DIRECTIONS: Please copy each line of the records below that includes the word "black".

RECORDED DATA:
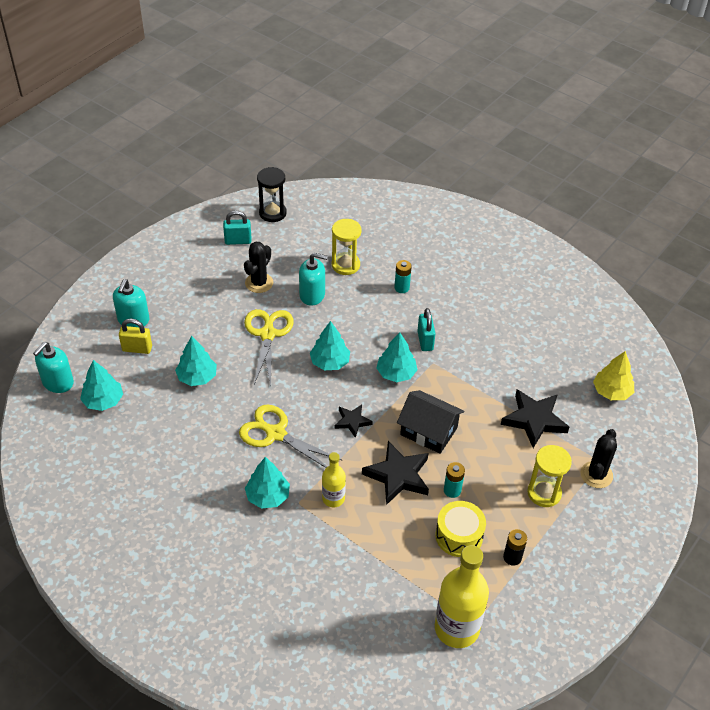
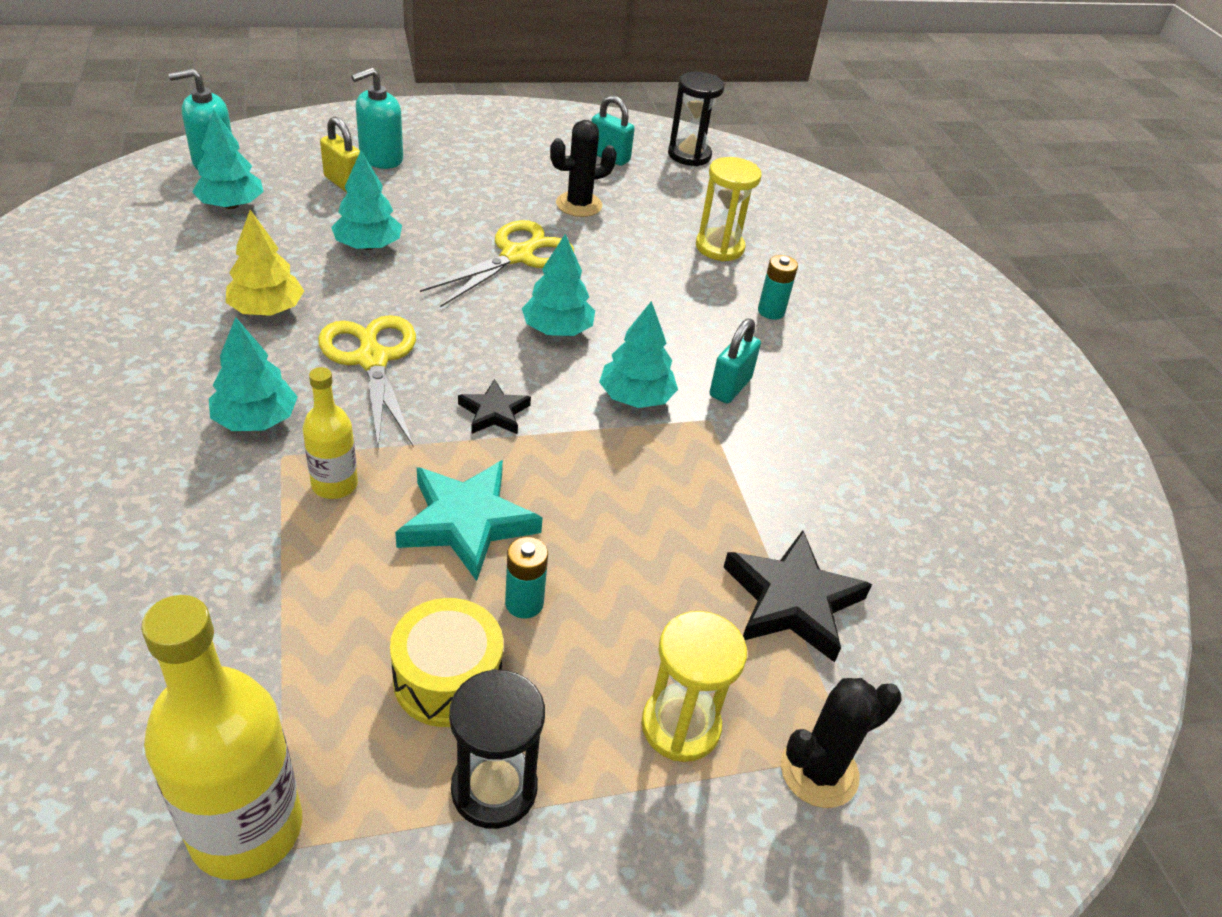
camera: 35 degrees right, 5 degrees down
(312, 295) = (632, 251): turquoise soap dispenser -> none
(398, 475) = (467, 522): black star -> turquoise star
(428, 431) = (592, 498): black house -> none
(512, 557) = (494, 788): black battery -> black hourglass
(611, 391) = (995, 655): yellow tree -> yellow tree (267, 309)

RESPONSE BOX:
(398, 475) = (467, 522): black star -> turquoise star
(428, 431) = (592, 498): black house -> none
(512, 557) = (494, 788): black battery -> black hourglass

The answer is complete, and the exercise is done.